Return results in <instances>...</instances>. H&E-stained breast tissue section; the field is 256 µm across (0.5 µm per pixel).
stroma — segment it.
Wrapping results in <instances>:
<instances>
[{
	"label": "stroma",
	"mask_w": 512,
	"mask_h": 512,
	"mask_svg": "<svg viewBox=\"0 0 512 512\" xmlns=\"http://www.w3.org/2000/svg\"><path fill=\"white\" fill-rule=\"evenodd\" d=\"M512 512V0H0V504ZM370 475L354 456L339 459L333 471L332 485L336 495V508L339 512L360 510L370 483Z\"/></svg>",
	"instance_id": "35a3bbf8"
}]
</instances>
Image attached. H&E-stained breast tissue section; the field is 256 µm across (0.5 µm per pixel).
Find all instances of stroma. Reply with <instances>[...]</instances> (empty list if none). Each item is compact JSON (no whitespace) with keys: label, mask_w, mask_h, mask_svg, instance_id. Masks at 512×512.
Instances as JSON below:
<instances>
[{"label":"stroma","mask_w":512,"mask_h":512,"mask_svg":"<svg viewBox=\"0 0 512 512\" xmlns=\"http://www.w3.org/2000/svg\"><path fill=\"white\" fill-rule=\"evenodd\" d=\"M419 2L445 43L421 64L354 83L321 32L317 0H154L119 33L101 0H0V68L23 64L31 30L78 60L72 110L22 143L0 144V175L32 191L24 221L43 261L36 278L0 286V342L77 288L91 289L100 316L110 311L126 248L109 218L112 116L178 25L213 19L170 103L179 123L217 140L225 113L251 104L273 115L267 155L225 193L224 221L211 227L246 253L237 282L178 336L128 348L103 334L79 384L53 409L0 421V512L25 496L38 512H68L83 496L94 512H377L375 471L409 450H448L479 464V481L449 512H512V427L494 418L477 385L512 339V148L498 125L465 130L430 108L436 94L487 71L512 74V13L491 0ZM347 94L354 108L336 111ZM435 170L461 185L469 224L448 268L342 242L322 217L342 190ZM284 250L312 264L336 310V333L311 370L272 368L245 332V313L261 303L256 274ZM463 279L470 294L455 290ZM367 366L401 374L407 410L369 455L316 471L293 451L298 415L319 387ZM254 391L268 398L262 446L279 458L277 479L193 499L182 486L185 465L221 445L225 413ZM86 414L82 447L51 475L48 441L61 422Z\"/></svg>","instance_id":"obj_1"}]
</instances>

☆ ☆ ☆ ☆

Quote the data in full, keeping each word unchanged.

Return results in <instances>...</instances>. H&E-stained breast tissue section; the field is 256 µm across (0.5 µm per pixel).
stroma — segment it.
Wrapping results in <instances>:
<instances>
[{
	"label": "stroma",
	"mask_w": 512,
	"mask_h": 512,
	"mask_svg": "<svg viewBox=\"0 0 512 512\" xmlns=\"http://www.w3.org/2000/svg\"><path fill=\"white\" fill-rule=\"evenodd\" d=\"M512 512V0H0V504ZM370 475L354 456L339 459L333 471L332 485L336 495V508L339 512L360 510L370 483Z\"/></svg>",
	"instance_id": "35a3bbf8"
}]
</instances>
Image attached. H&E-stained breast tissue section; the field is 256 µm across (0.5 µm per pixel).
Find all instances of stroma. Reply with <instances>[...]</instances> (empty list if none). Each item is compact JSON (no whitespace) with keys: label, mask_w, mask_h, mask_svg, instance_id. Masks at 512×512.
Instances as JSON below:
<instances>
[{"label":"stroma","mask_w":512,"mask_h":512,"mask_svg":"<svg viewBox=\"0 0 512 512\" xmlns=\"http://www.w3.org/2000/svg\"><path fill=\"white\" fill-rule=\"evenodd\" d=\"M419 2L445 43L421 64L354 83L321 32L317 0H154L119 33L101 0H0V68L23 64L31 30L78 60L72 110L22 143L0 144V175L32 191L24 221L43 261L36 278L0 286V342L77 288L91 289L100 316L110 311L126 248L109 218L112 116L178 25L213 19L170 103L179 123L217 140L225 113L251 104L273 115L267 155L225 193L224 221L211 227L246 253L237 282L178 336L128 348L103 334L79 384L53 409L0 421V512L25 496L38 512H68L83 496L94 512H377L375 471L409 450H448L479 464V481L449 512H512V427L494 418L477 385L512 339V148L498 125L465 130L430 108L436 94L487 71L512 74V13L491 0ZM347 94L354 108L336 111ZM435 170L461 185L469 224L448 268L342 242L322 217L342 190ZM284 250L312 264L336 310V333L311 370L272 368L245 332V313L261 303L256 274ZM463 279L470 294L455 290ZM367 366L401 374L407 410L369 455L316 471L293 451L298 415L319 387ZM254 391L268 398L262 446L279 458L277 479L193 499L182 486L185 465L221 445L225 413ZM86 414L82 447L51 475L48 441L61 422Z\"/></svg>","instance_id":"obj_1"}]
</instances>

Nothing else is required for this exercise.